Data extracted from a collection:
* * * * * * *

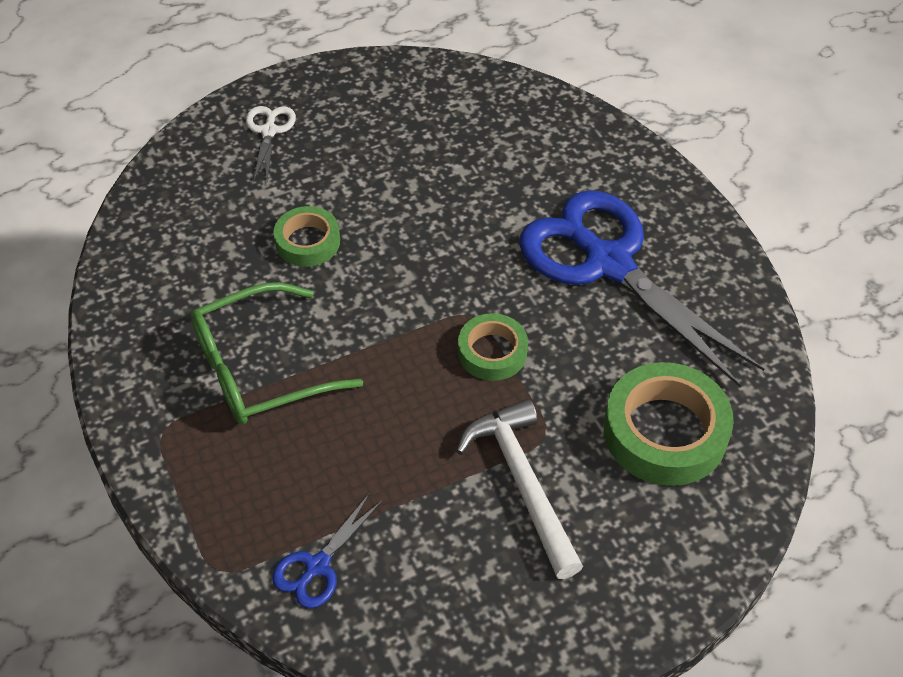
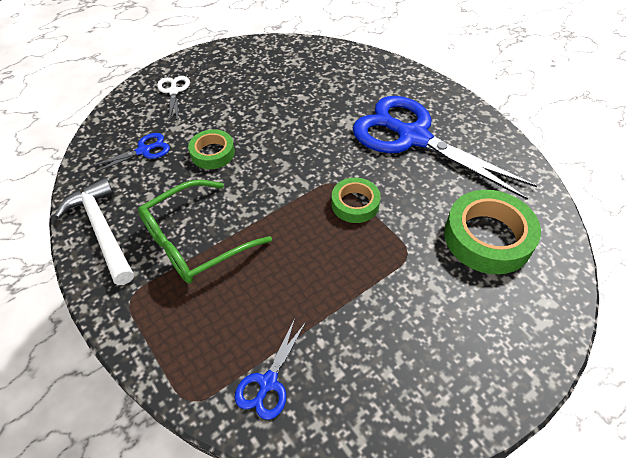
camera: 10 degrees left, 0 degrees up
(211, 222) = (144, 151): none -> blue scissors
(523, 483) = (403, 290): white hammer -> white hammer (102, 230)

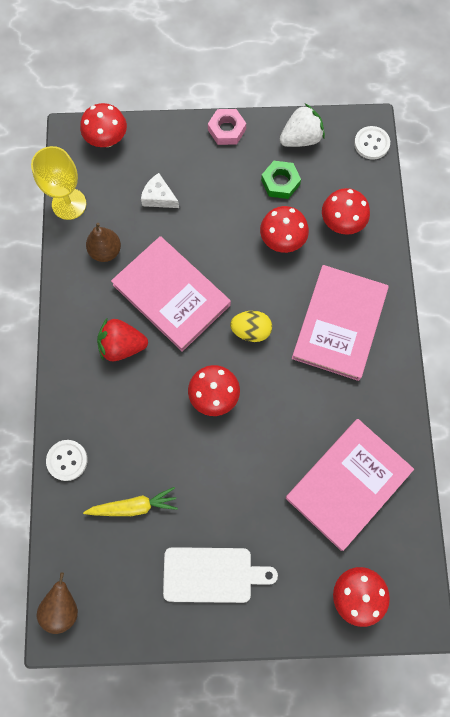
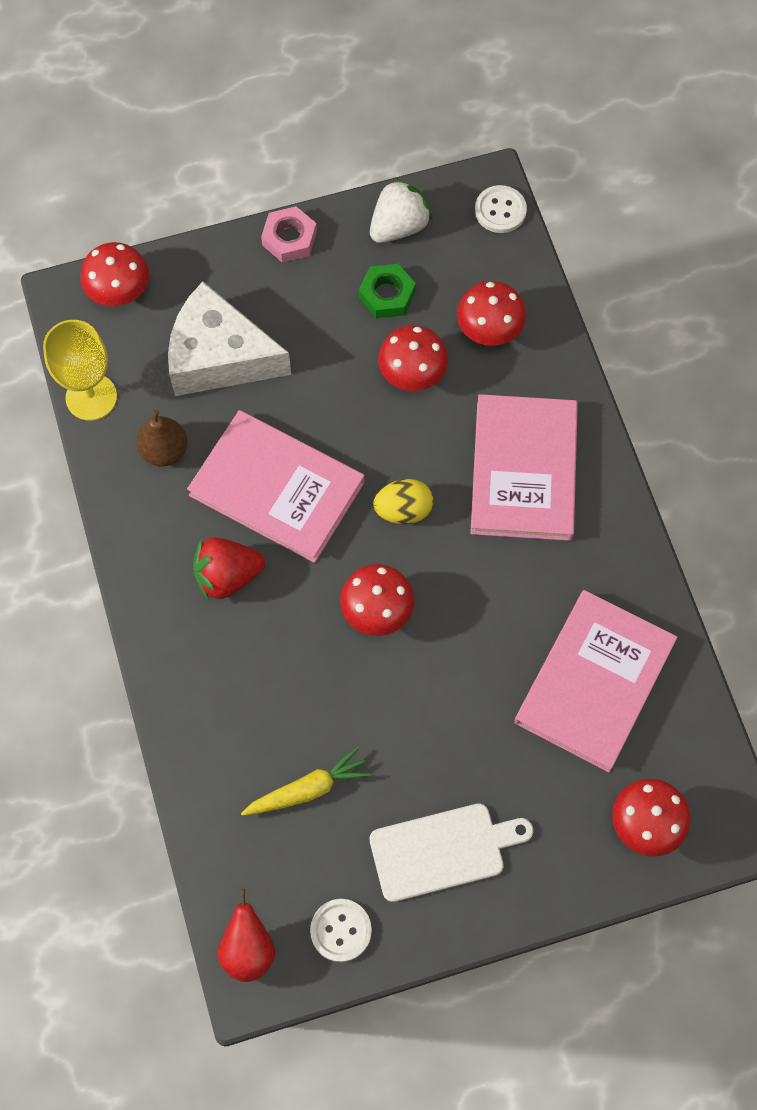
camera: 15 degrees left, 5 degrees down
(63, 607) = (248, 949): brown pear -> red pear
(67, 460) = (195, 752): white button -> white button (341, 930)
(159, 197) = (219, 356): white cheese -> white cheese, size x2.15

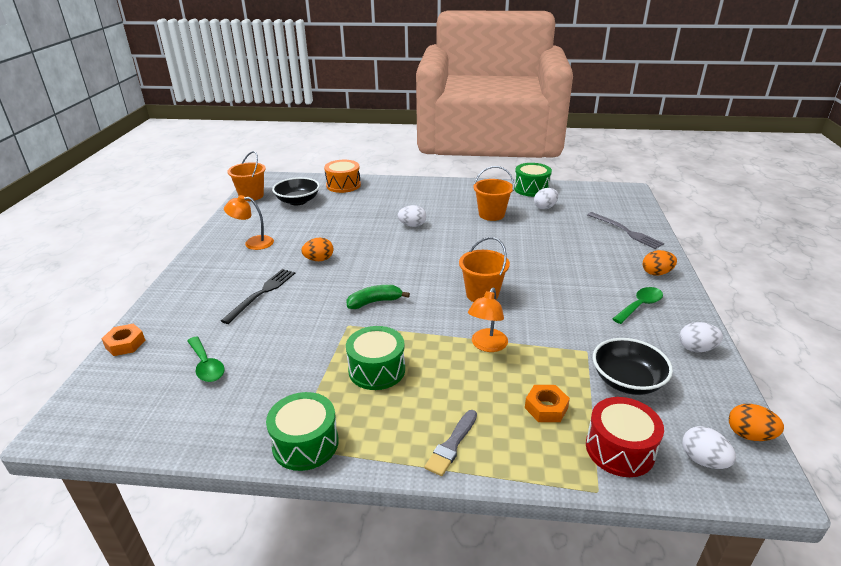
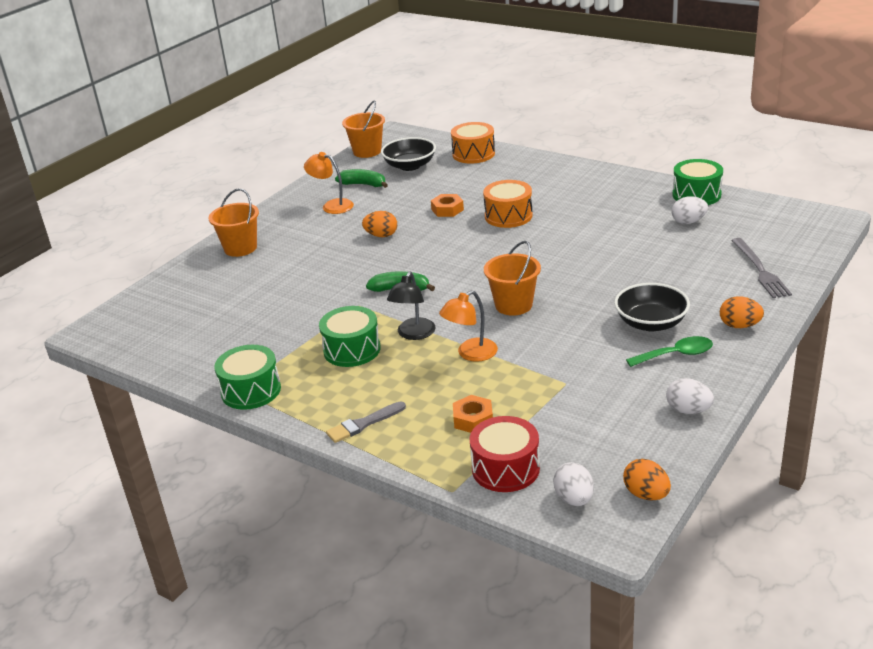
camera: 30 degrees right, 0 degrees up
(125, 344) = (167, 279): orange nut -> orange nut (447, 209)
(206, 366) = (217, 312): green spoon -> none
(262, 293) = (304, 258): black fork -> none
(268, 221) = (363, 184): none -> green banana
(412, 225) = (508, 216): white egg -> orange drum
(421, 340) = (413, 334): none -> black lamp
(491, 214) = (612, 219): orange bucket -> orange bucket (240, 248)
(627, 381) = (577, 419): black bowl -> black bowl (651, 323)

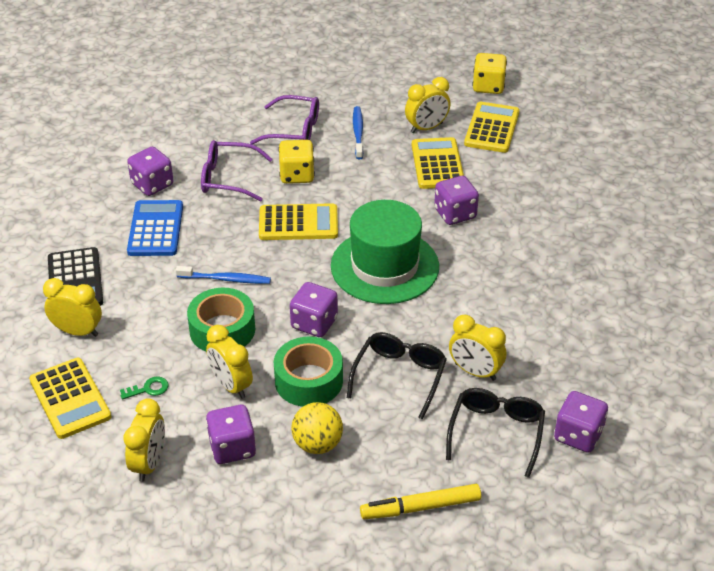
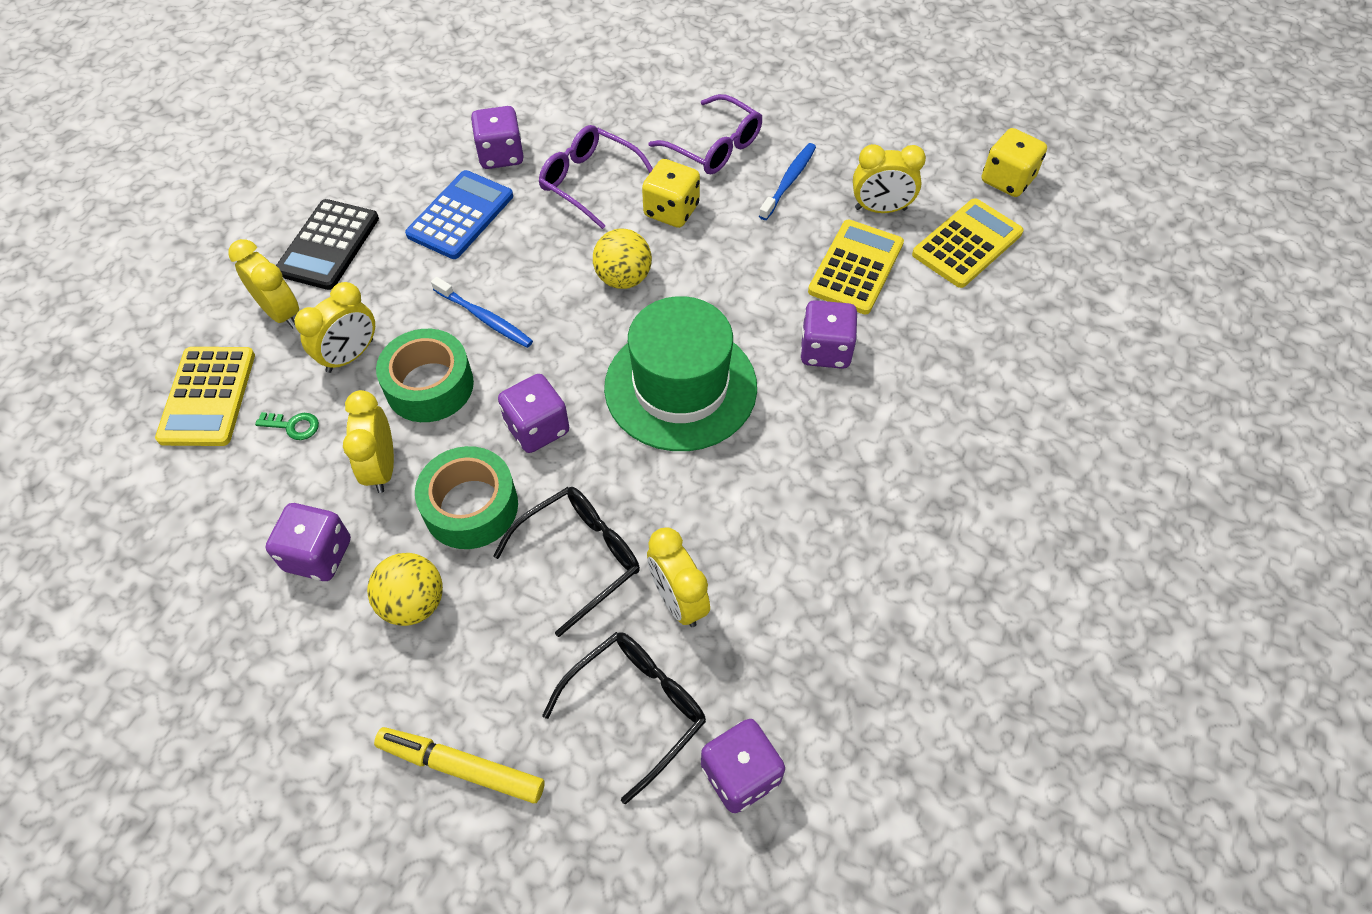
camera: 30 degrees right, 15 degrees up
(149, 463) = (219, 527): yellow clock -> yellow clock (350, 356)
(298, 223) = (623, 278): yellow calculator -> yellow ball

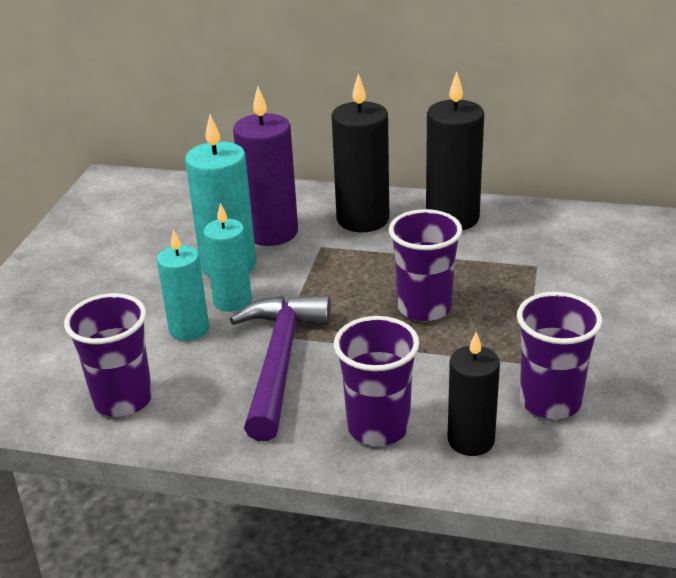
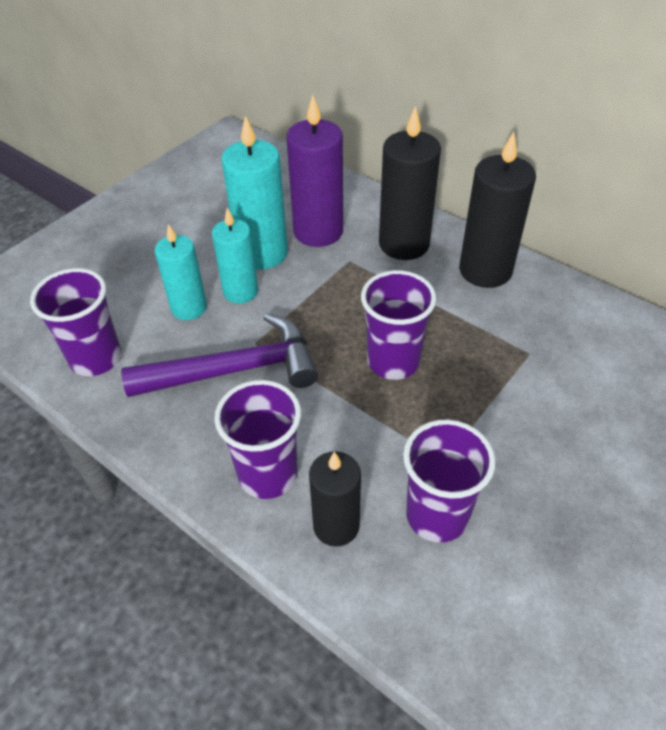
camera: 25 degrees right, 15 degrees up
(279, 361) = (235, 370): purple hammer -> purple hammer turned 45 degrees clockwise

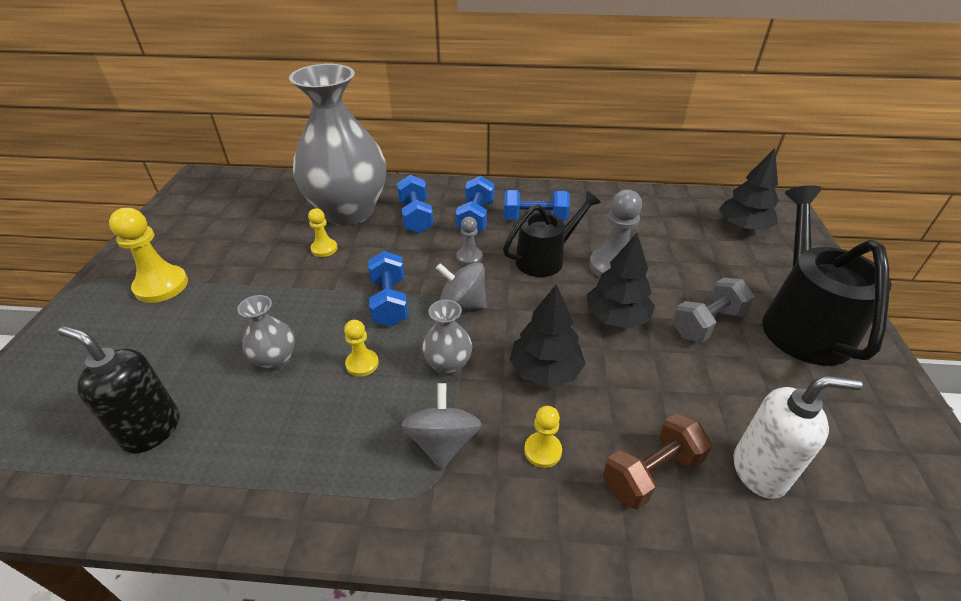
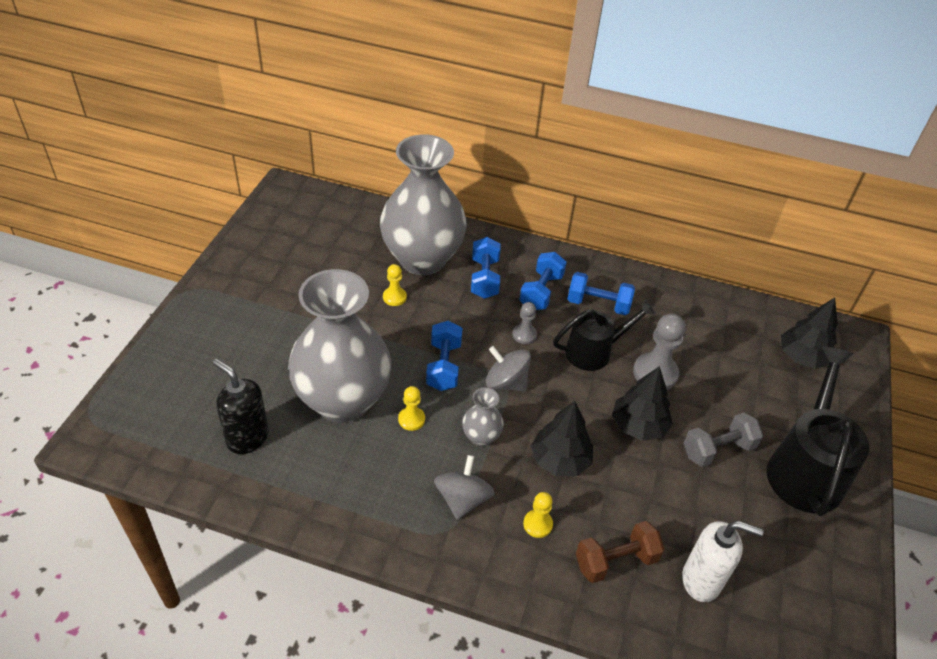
camera: 10 degrees right, 5 degrees up
(161, 286) = (252, 307): yellow pawn -> none
(276, 360) = (343, 400): grey vase -> grey vase, size x2.45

* * * * * * *

TO-DO ITEM. An exact copy of the records above is wanted, with the pictures omitted.

SOLUTION TO THE PROBLEM.
camera: 10 degrees left, 0 degrees up
(211, 222) = (144, 151): none -> blue scissors
(523, 483) = (403, 290): white hammer -> white hammer (102, 230)

camera: 15 degrees left, 5 degrees down
(63, 607) = (248, 949): brown pear -> red pear
(67, 460) = (195, 752): white button -> white button (341, 930)
(159, 197) = (219, 356): white cheese -> white cheese, size x2.15

camera: 30 degrees right, 0 degrees up
(125, 344) = (167, 279): orange nut -> orange nut (447, 209)
(206, 366) = (217, 312): green spoon -> none
(262, 293) = (304, 258): black fork -> none
(268, 221) = (363, 184): none -> green banana
(412, 225) = (508, 216): white egg -> orange drum
(421, 340) = (413, 334): none -> black lamp
(491, 214) = (612, 219): orange bucket -> orange bucket (240, 248)
(627, 381) = (577, 419): black bowl -> black bowl (651, 323)

camera: 30 degrees right, 15 degrees up
(149, 463) = (219, 527): yellow clock -> yellow clock (350, 356)
(298, 223) = (623, 278): yellow calculator -> yellow ball

camera: 25 degrees right, 15 degrees up
(279, 361) = (235, 370): purple hammer -> purple hammer turned 45 degrees clockwise

camera: 10 degrees right, 5 degrees up
(161, 286) = (252, 307): yellow pawn -> none
(276, 360) = (343, 400): grey vase -> grey vase, size x2.45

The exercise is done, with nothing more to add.